Scene change data
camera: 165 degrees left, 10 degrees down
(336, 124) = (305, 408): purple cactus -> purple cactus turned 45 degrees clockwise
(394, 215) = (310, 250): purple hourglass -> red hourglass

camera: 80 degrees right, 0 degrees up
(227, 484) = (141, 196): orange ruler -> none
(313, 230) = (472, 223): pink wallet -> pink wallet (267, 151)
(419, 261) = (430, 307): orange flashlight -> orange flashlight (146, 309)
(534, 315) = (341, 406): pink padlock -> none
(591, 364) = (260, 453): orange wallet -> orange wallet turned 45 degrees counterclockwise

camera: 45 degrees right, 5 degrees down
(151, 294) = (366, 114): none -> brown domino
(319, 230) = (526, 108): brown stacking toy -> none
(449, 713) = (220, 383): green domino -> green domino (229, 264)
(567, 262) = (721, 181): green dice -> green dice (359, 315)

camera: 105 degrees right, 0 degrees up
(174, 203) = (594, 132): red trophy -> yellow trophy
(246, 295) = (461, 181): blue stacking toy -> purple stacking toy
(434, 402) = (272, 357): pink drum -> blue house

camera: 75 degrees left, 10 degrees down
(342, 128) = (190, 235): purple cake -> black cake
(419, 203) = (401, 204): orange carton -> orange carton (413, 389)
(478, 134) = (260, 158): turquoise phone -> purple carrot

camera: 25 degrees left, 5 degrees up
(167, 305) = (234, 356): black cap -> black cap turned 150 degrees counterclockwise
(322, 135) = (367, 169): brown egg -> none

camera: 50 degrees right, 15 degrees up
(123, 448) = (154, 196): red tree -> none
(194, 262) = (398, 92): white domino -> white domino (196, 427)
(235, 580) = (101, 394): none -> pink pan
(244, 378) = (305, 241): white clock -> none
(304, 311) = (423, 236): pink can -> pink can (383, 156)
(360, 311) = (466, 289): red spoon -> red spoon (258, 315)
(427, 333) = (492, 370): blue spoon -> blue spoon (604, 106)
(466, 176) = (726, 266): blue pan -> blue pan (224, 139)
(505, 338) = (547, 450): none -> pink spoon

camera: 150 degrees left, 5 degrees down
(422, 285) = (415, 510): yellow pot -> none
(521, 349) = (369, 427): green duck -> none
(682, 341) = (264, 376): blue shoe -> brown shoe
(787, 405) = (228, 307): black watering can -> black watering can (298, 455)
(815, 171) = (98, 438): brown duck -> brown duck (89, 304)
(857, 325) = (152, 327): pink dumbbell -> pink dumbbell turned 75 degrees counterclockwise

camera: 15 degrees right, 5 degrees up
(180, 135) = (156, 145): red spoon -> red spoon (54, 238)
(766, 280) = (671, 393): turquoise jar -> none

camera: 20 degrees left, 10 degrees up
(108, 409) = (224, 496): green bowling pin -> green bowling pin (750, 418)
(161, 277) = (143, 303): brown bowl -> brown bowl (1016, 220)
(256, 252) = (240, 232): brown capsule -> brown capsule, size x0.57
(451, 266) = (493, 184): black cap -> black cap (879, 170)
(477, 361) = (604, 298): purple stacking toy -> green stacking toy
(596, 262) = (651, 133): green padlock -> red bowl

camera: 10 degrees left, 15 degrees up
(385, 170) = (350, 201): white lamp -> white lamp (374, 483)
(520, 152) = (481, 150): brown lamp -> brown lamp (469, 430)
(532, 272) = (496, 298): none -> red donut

Exercise directions: Every line from the one with "camera: 150 degrees left, 5 degrees down" to the end of the records above should be returned exactly, and no other lines.

Answer space:
camera: 150 degrees left, 5 degrees down
(422, 285) = (415, 510): yellow pot -> none
(521, 349) = (369, 427): green duck -> none
(682, 341) = (264, 376): blue shoe -> brown shoe
(787, 405) = (228, 307): black watering can -> black watering can (298, 455)
(815, 171) = (98, 438): brown duck -> brown duck (89, 304)
(857, 325) = (152, 327): pink dumbbell -> pink dumbbell turned 75 degrees counterclockwise

camera: 15 degrees right, 5 degrees up
(180, 135) = (156, 145): red spoon -> red spoon (54, 238)
(766, 280) = (671, 393): turquoise jar -> none

camera: 20 degrees left, 10 degrees up
(108, 409) = (224, 496): green bowling pin -> green bowling pin (750, 418)
(161, 277) = (143, 303): brown bowl -> brown bowl (1016, 220)
(256, 252) = (240, 232): brown capsule -> brown capsule, size x0.57
(451, 266) = (493, 184): black cap -> black cap (879, 170)
(477, 361) = (604, 298): purple stacking toy -> green stacking toy
(596, 262) = (651, 133): green padlock -> red bowl

camera: 10 degrees left, 15 degrees up
(385, 170) = (350, 201): white lamp -> white lamp (374, 483)
(520, 152) = (481, 150): brown lamp -> brown lamp (469, 430)
(532, 272) = (496, 298): none -> red donut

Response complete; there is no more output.